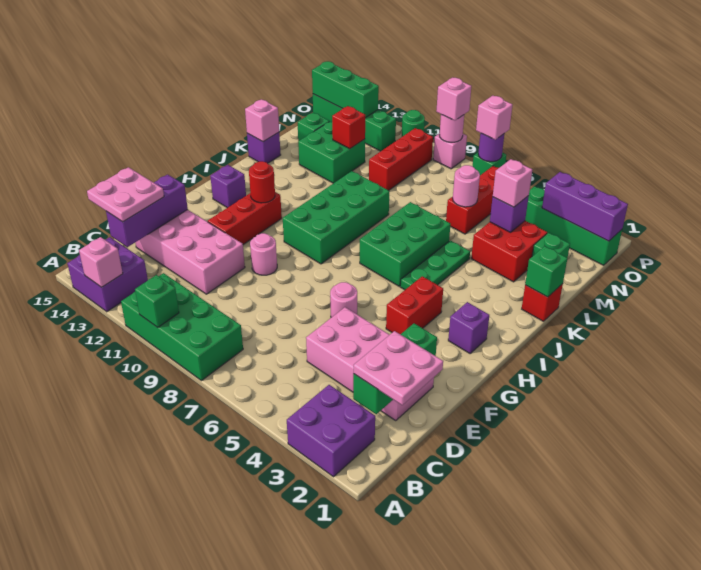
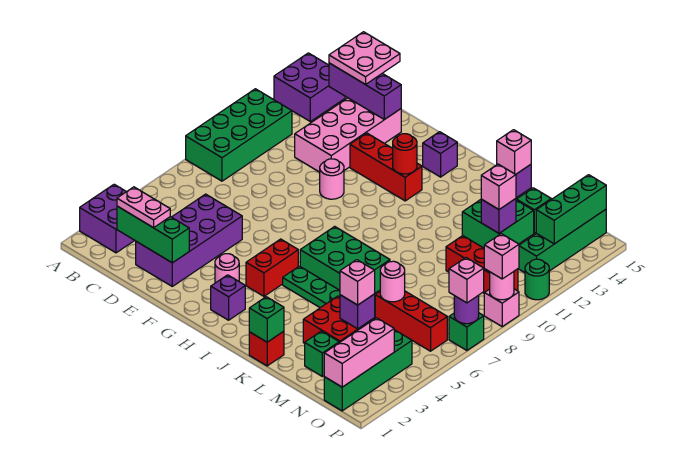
green brick A10 level 2 -> none
pink brick A13 level 2 -> pink brick M12 level 3
pink plate C1:D2 level 3 -> pink plate C2:D2 level 3
pink brick D2:E5 level 1 -> purple brick D2:E5 level 1
pink round brick F6 level 1 -> pink round brick G3 level 1
red brick G4:H4 level 1 -> red brick H4:H5 level 1
green brick H9:K10 level 1 -> none
red brick M12 level 2 -> purple brick M12 level 2
purple brick O1:O3 level 2 -> pink brick O1:O3 level 2

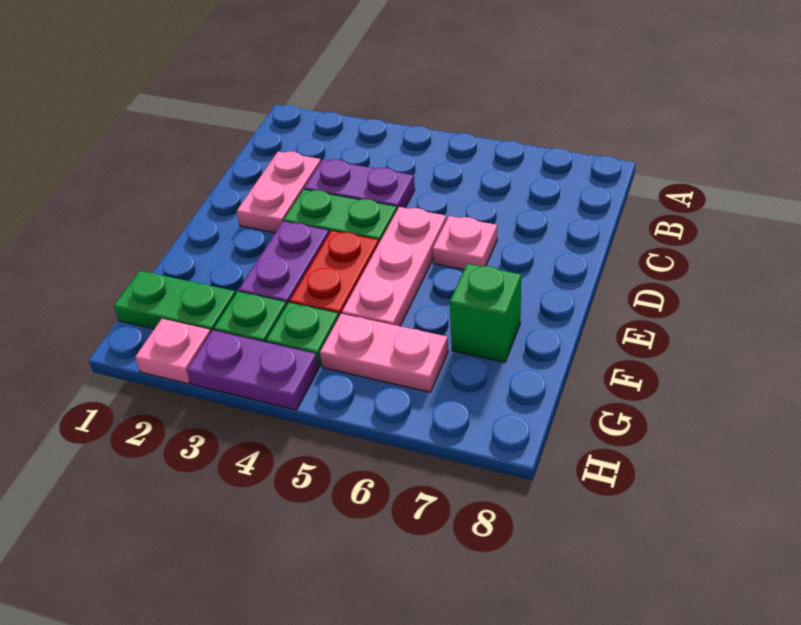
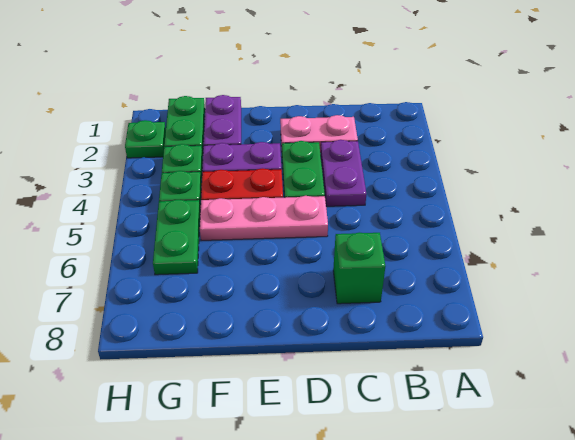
pink plate D6 level 1 -> none
green brick F7 level 1 -> green brick C7 level 1
pink plate G5:G6 level 1 -> green plate G5:G6 level 1
pink plate H2 level 1 -> green plate H2 level 1
purple plate H3:H4 level 1 -> purple plate F1:F2 level 1

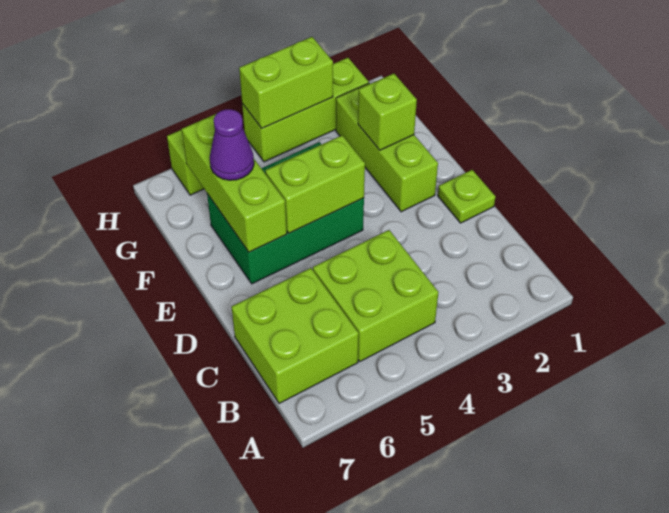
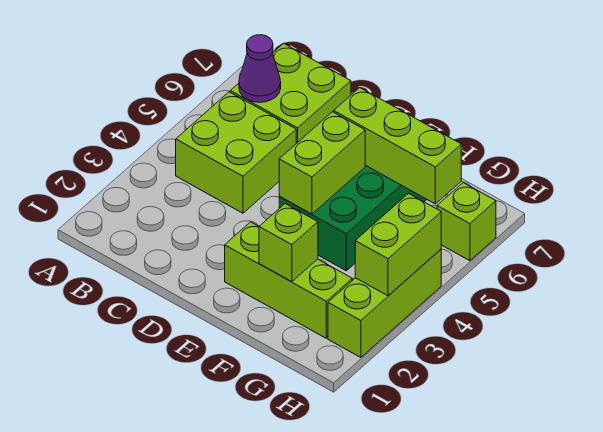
lime plate D1 level 1 -> none
purple cone F6 level 3 -> purple cone B6 level 2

════════════════

- _Exercise instructions_: Where pictures appear, omit them, and transcribe exactly, with nothing else, the lines from the line with "green brick H9:K10 level 1 -> none" through the final line of the records above, both ends included.

- _Answer section_:
green brick H9:K10 level 1 -> none
red brick M12 level 2 -> purple brick M12 level 2
purple brick O1:O3 level 2 -> pink brick O1:O3 level 2

pink plate D6 level 1 -> none
green brick F7 level 1 -> green brick C7 level 1
pink plate G5:G6 level 1 -> green plate G5:G6 level 1
pink plate H2 level 1 -> green plate H2 level 1
purple plate H3:H4 level 1 -> purple plate F1:F2 level 1

lime plate D1 level 1 -> none
purple cone F6 level 3 -> purple cone B6 level 2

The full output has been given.